TASK ITEM: Look for the word "black" in the entries and copy every line where it shows up.

START RECORDS FOR THE EXERCISE

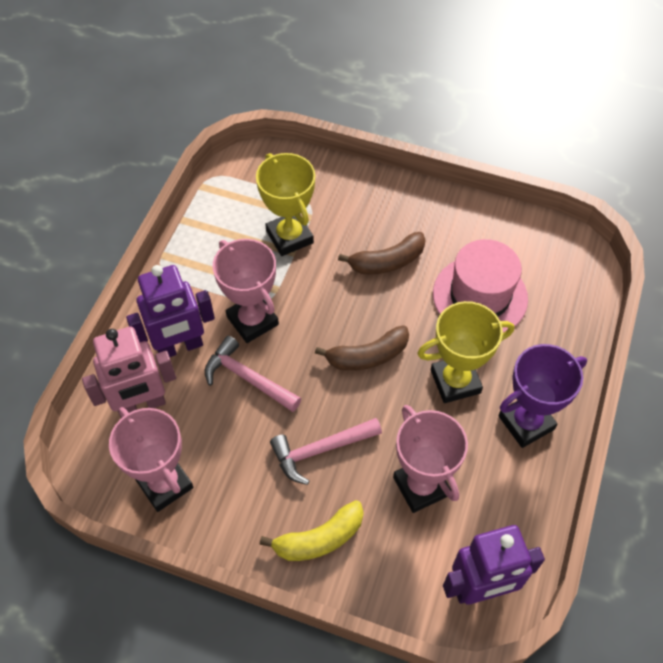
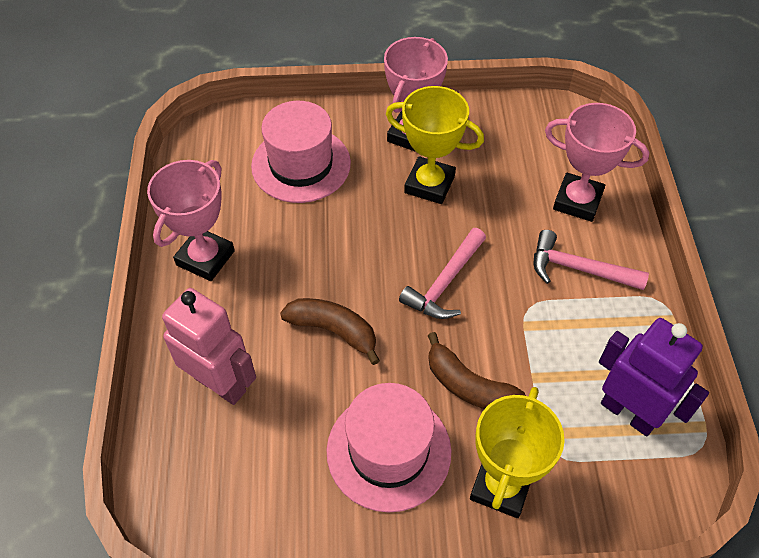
pink hat: [433,239,528,333] = 1 -> [251,101,351,203] [327,383,451,513] = 2
purple robot: [126,265,215,357] [443,525,545,604] = 2 -> [599,318,709,436] = 1
purple trophy: [498,344,587,448] = 1 -> none = 0
yellow banana: [260,500,364,561] = 1 -> none = 0

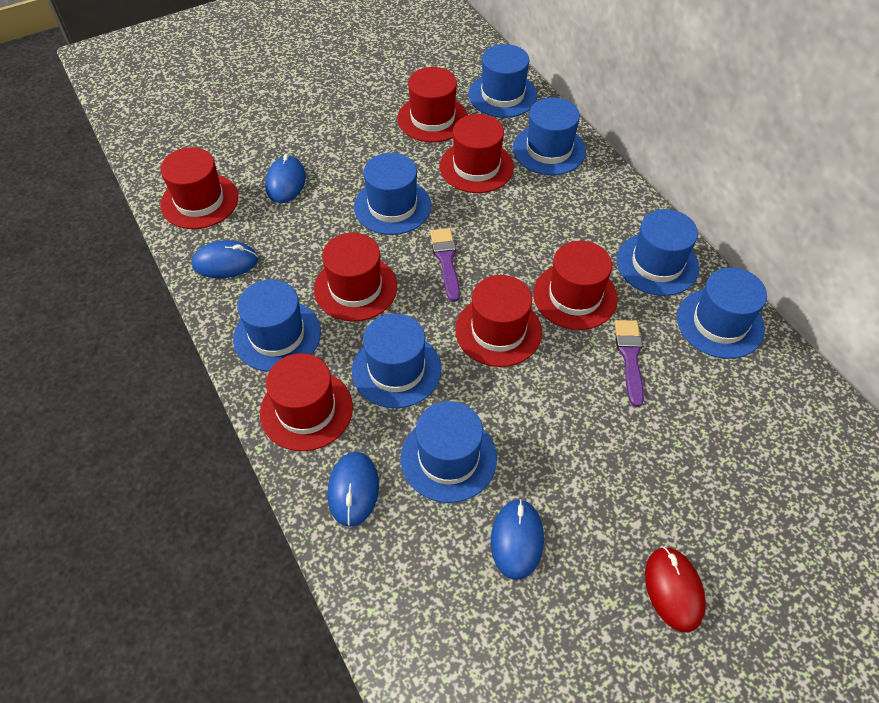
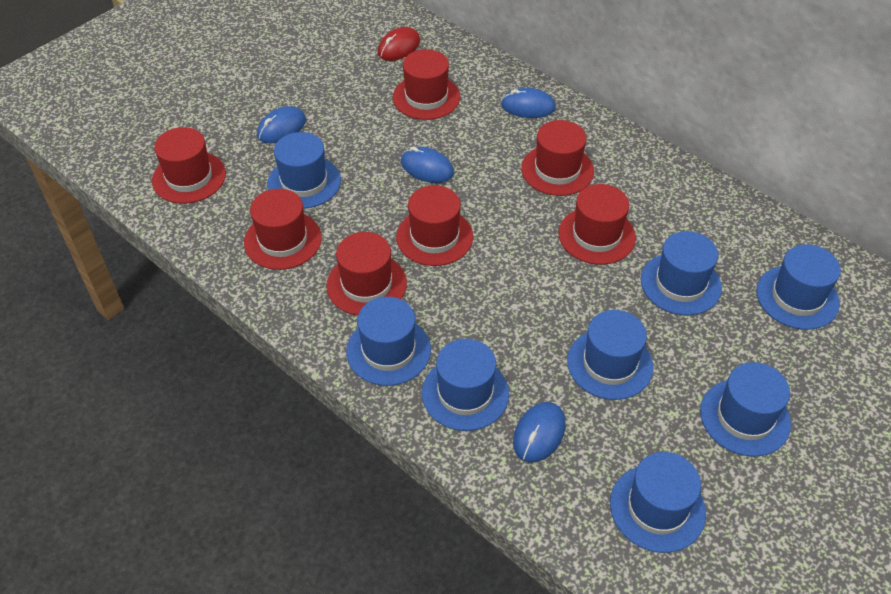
purple brush: [430,228,460,302] [615,320,644,407] = 2 -> none = 0

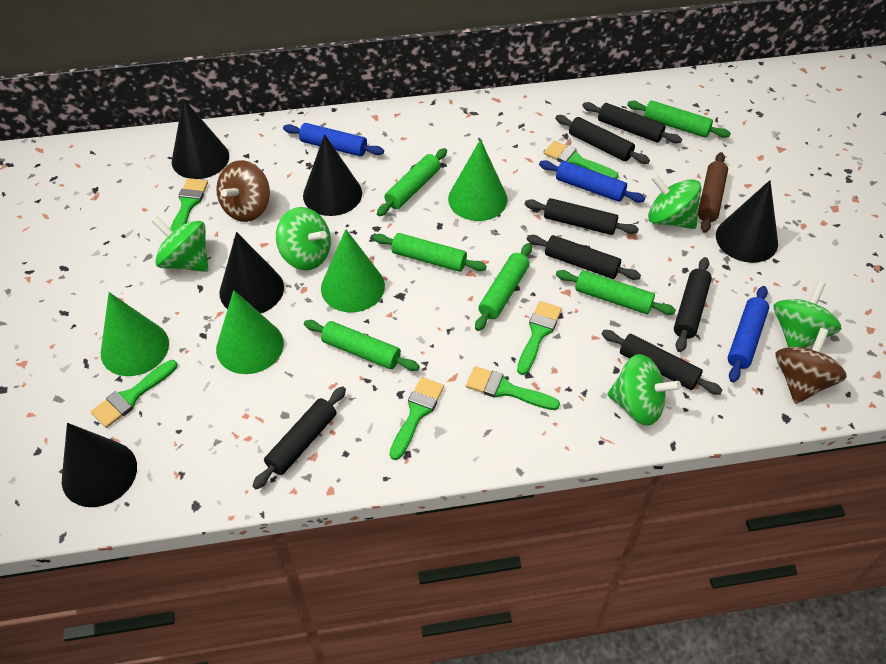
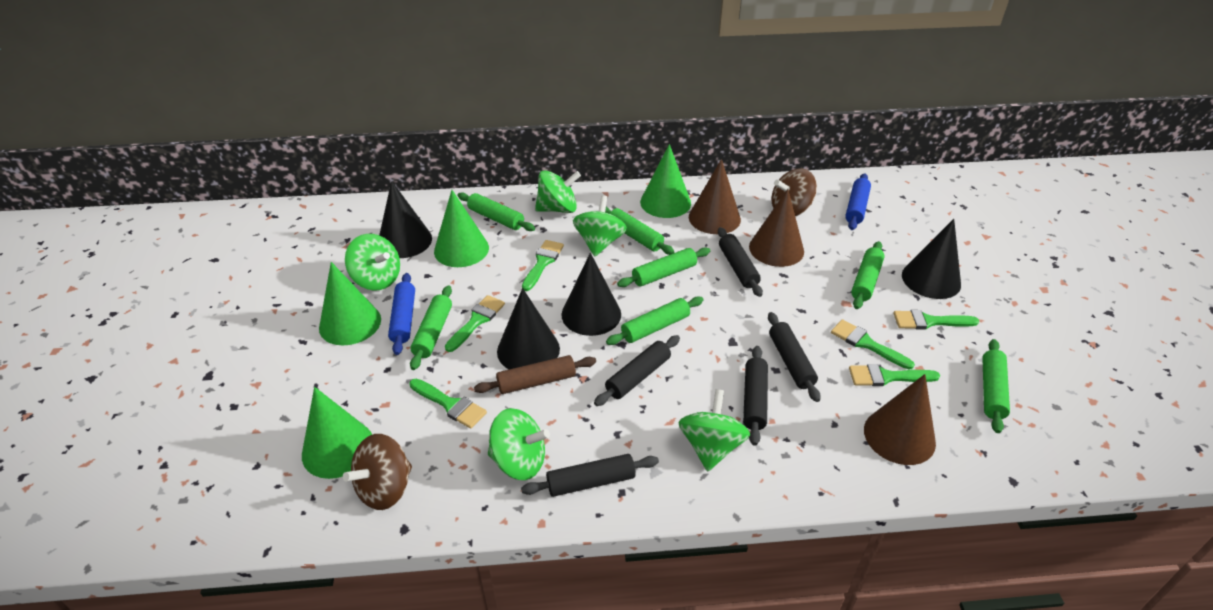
black cone: [62,423,137,507] [172,98,229,179] [220,232,284,313] [303,134,362,216] [716,180,778,263] = 5 -> [379,181,432,258] [497,288,560,369] [561,253,621,336] [902,219,961,299] = 4
black rolling pin: [252,386,346,489] [525,198,639,235] [527,235,641,280] [555,115,650,164] [582,102,682,143] [602,330,723,395] [674,257,712,352] = 7 -> [521,454,659,497] [594,335,680,406] [718,227,763,297] [743,346,768,446] [768,312,821,402] = 5
blue rolling pin: [283,123,384,156] [539,160,645,203] [728,286,769,382] = 3 -> [388,273,415,355] [845,173,871,230] = 2
brown cone: none = 0 -> [689,159,741,234] [749,189,804,267] [864,374,936,465] = 3
green rolling pin: [304,320,420,371] [373,233,487,272] [377,148,447,216] [475,243,532,331] [556,270,676,315] [627,100,731,138] = 6 -> [410,285,452,370] [458,192,535,231] [605,207,675,255] [606,297,704,345] [617,248,710,287] [851,241,885,309] [982,339,1010,433] = 7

END RECORDS FOR THE EXERCISE

RESPONSE TO THE EXERCISE:
black cone: [62,423,137,507] [172,98,229,179] [220,232,284,313] [303,134,362,216] [716,180,778,263] = 5 -> [379,181,432,258] [497,288,560,369] [561,253,621,336] [902,219,961,299] = 4
black rolling pin: [252,386,346,489] [525,198,639,235] [527,235,641,280] [555,115,650,164] [582,102,682,143] [602,330,723,395] [674,257,712,352] = 7 -> [521,454,659,497] [594,335,680,406] [718,227,763,297] [743,346,768,446] [768,312,821,402] = 5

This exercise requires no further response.